↓↓↓

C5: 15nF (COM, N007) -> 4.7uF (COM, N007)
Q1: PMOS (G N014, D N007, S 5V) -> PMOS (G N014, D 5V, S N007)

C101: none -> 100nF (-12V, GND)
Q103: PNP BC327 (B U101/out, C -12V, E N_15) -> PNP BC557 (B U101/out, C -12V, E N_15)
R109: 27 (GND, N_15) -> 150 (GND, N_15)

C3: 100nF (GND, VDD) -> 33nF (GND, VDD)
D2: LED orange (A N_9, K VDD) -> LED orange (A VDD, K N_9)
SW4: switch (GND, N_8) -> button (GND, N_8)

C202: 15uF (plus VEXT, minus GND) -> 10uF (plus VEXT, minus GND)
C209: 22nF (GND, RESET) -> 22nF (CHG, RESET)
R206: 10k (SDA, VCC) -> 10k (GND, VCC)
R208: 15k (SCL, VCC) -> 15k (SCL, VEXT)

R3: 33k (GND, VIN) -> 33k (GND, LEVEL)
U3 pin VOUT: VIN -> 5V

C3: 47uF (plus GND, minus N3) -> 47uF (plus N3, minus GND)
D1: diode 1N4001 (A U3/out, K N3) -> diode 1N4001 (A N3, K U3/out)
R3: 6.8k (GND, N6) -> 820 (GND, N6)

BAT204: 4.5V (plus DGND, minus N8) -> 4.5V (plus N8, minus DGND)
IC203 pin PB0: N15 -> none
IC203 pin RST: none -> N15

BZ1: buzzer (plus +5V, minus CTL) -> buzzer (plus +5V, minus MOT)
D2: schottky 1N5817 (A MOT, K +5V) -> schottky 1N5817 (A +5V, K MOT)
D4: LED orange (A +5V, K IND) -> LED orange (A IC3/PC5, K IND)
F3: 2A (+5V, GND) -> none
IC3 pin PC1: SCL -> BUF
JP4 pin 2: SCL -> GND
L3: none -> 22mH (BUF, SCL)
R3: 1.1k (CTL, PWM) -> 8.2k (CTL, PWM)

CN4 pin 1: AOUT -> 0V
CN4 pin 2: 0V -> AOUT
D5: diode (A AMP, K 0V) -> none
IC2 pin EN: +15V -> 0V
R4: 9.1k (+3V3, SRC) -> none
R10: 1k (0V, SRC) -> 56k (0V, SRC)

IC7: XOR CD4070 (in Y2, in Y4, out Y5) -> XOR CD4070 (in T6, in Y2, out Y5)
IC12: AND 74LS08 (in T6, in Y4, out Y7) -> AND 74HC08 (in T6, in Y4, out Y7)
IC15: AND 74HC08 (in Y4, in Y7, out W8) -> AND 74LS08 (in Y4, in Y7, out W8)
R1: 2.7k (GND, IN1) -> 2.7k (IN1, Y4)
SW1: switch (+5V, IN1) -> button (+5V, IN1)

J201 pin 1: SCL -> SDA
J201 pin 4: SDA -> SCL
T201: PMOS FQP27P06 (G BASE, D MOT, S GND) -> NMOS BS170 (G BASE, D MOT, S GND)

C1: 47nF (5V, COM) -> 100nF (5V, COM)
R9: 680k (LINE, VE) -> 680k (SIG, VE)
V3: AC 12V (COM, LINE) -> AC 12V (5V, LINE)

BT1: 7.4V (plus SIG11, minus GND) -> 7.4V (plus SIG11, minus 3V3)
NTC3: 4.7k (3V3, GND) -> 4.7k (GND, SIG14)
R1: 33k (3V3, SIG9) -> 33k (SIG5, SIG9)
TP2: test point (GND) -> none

↑↑↑

- **Your goal**: Produce an exact copy of the lines from the one containing "IC2 pin EN: +15V -> 0V" through the final line of the data, both ends included, and only those.

- **Exercise result**:
IC2 pin EN: +15V -> 0V
R4: 9.1k (+3V3, SRC) -> none
R10: 1k (0V, SRC) -> 56k (0V, SRC)

IC7: XOR CD4070 (in Y2, in Y4, out Y5) -> XOR CD4070 (in T6, in Y2, out Y5)
IC12: AND 74LS08 (in T6, in Y4, out Y7) -> AND 74HC08 (in T6, in Y4, out Y7)
IC15: AND 74HC08 (in Y4, in Y7, out W8) -> AND 74LS08 (in Y4, in Y7, out W8)
R1: 2.7k (GND, IN1) -> 2.7k (IN1, Y4)
SW1: switch (+5V, IN1) -> button (+5V, IN1)

J201 pin 1: SCL -> SDA
J201 pin 4: SDA -> SCL
T201: PMOS FQP27P06 (G BASE, D MOT, S GND) -> NMOS BS170 (G BASE, D MOT, S GND)

C1: 47nF (5V, COM) -> 100nF (5V, COM)
R9: 680k (LINE, VE) -> 680k (SIG, VE)
V3: AC 12V (COM, LINE) -> AC 12V (5V, LINE)

BT1: 7.4V (plus SIG11, minus GND) -> 7.4V (plus SIG11, minus 3V3)
NTC3: 4.7k (3V3, GND) -> 4.7k (GND, SIG14)
R1: 33k (3V3, SIG9) -> 33k (SIG5, SIG9)
TP2: test point (GND) -> none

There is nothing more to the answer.